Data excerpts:
== Segment start ==

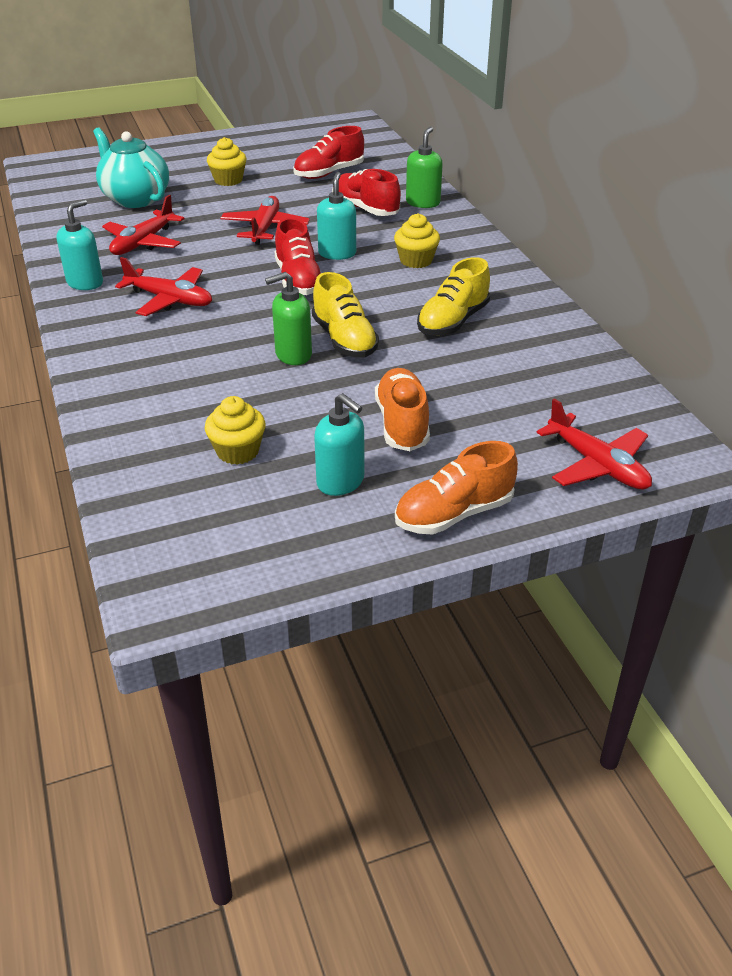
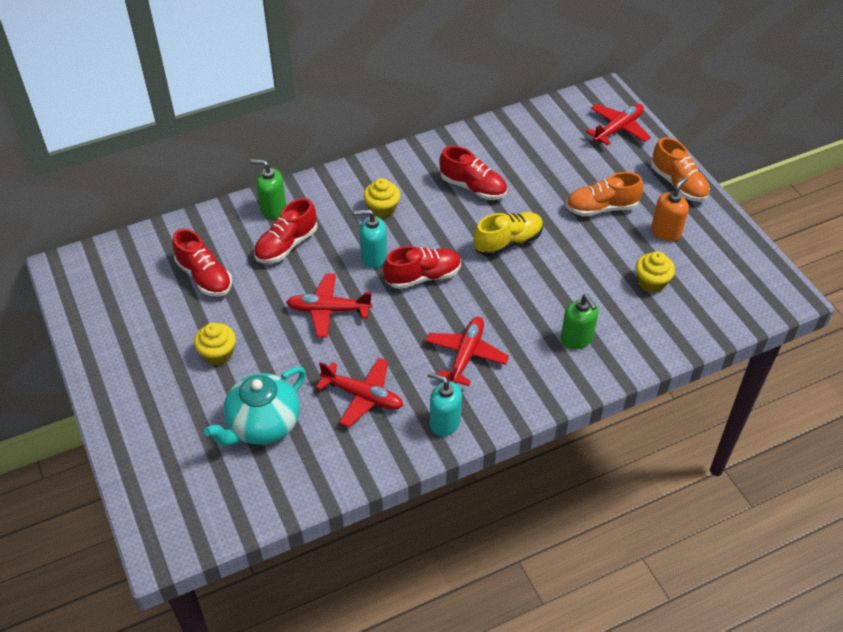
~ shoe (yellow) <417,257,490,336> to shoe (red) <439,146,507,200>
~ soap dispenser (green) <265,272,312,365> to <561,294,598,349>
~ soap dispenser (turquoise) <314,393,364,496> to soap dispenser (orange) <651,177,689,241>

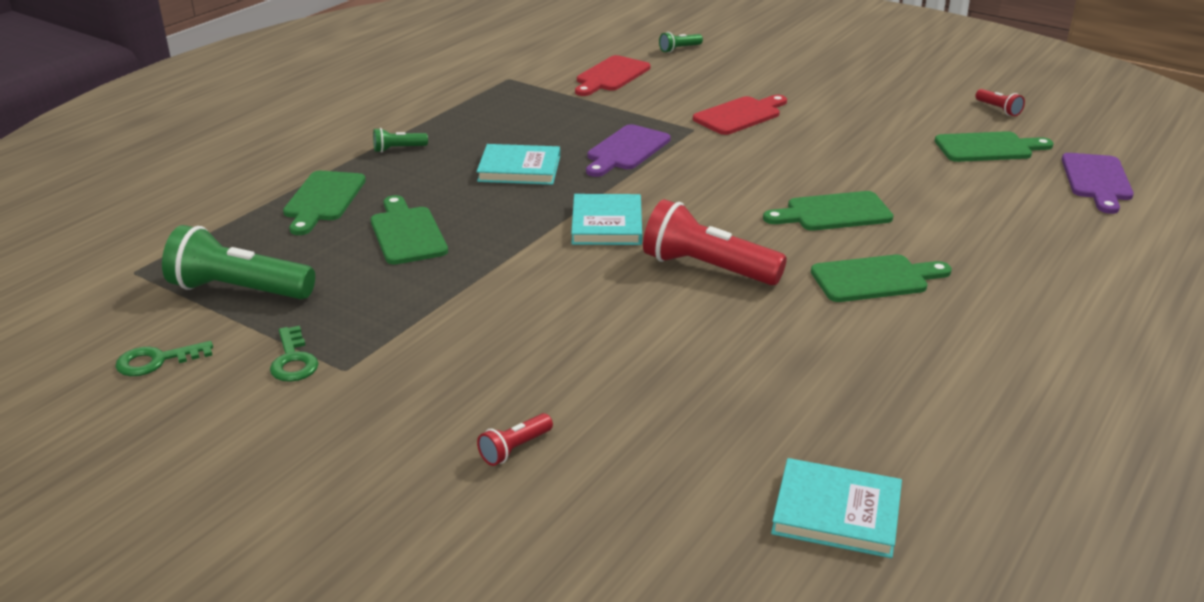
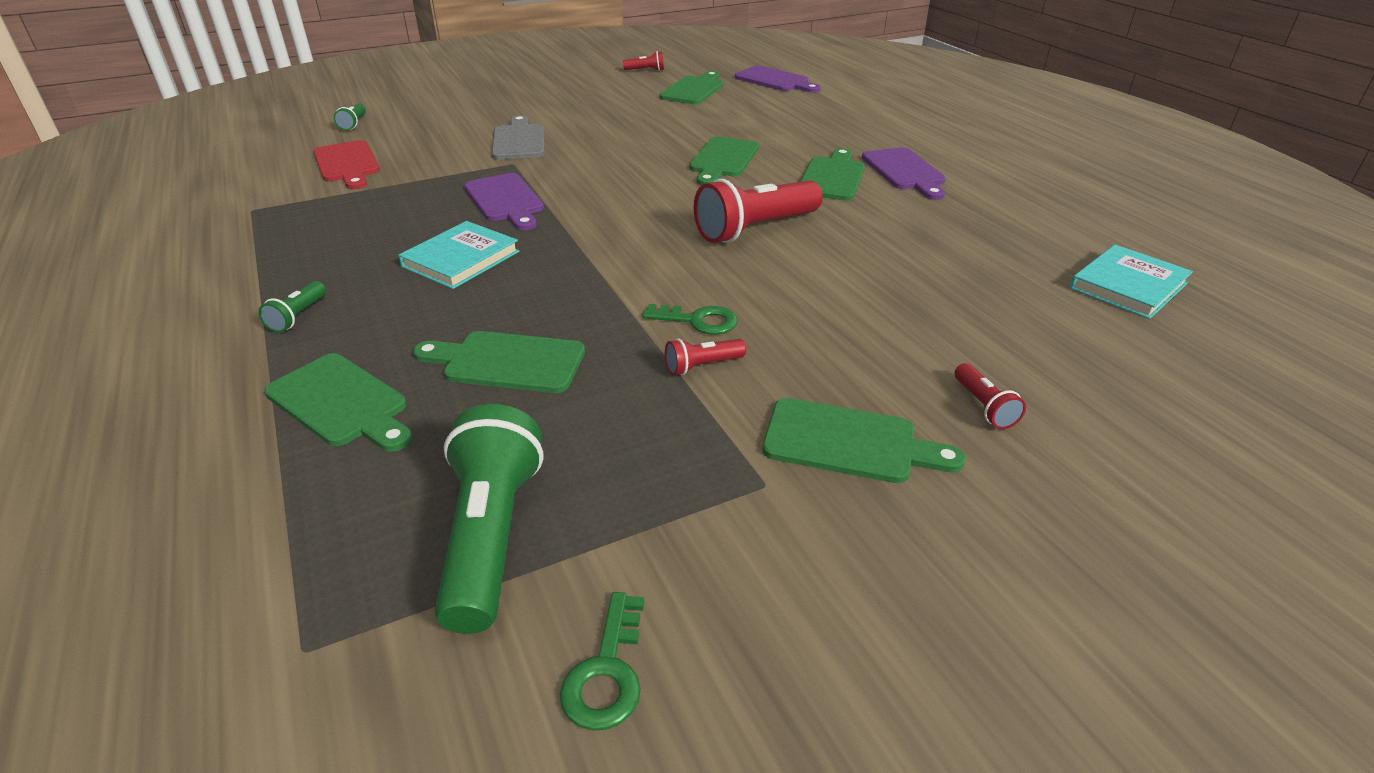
~ flashlight (green) <162,225,315,299> = <434,404,543,634> 135 degrees clockwise
~ cutting board (red) <693,95,787,135> to cutting board (grey) <492,115,545,159>
~ key (green) <270,326,319,382> to <642,304,738,335>
+ flashlight (red) <665,339,746,375>
+ cutting board (green) <762,398,966,483>
+ cutting board (purple) <862,147,946,200>
- book (turquoise) <571,194,642,245>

== Segment end ==

## Task statement
Each line of the data above needs to be retyped as it is, without any picture.

## Response to this task
~ shoe (yellow) <417,257,490,336> to shoe (red) <439,146,507,200>
~ soap dispenser (green) <265,272,312,365> to <561,294,598,349>
~ soap dispenser (turquoise) <314,393,364,496> to soap dispenser (orange) <651,177,689,241>

~ flashlight (green) <162,225,315,299> = <434,404,543,634> 135 degrees clockwise
~ cutting board (red) <693,95,787,135> to cutting board (grey) <492,115,545,159>
~ key (green) <270,326,319,382> to <642,304,738,335>
+ flashlight (red) <665,339,746,375>
+ cutting board (green) <762,398,966,483>
+ cutting board (purple) <862,147,946,200>
- book (turquoise) <571,194,642,245>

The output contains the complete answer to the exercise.